[Before-and-after change records]
[Start of Attachment]
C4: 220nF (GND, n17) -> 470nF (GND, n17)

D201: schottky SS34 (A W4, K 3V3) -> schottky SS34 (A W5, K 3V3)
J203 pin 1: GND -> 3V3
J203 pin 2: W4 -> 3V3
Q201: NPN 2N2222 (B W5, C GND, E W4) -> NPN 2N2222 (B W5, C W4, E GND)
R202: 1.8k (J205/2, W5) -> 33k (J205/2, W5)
[End of Attachment]
Action item: So that nothing is lost, transcribe each entry exactly as written.

Output:
C4: 220nF (GND, n17) -> 470nF (GND, n17)

D201: schottky SS34 (A W4, K 3V3) -> schottky SS34 (A W5, K 3V3)
J203 pin 1: GND -> 3V3
J203 pin 2: W4 -> 3V3
Q201: NPN 2N2222 (B W5, C GND, E W4) -> NPN 2N2222 (B W5, C W4, E GND)
R202: 1.8k (J205/2, W5) -> 33k (J205/2, W5)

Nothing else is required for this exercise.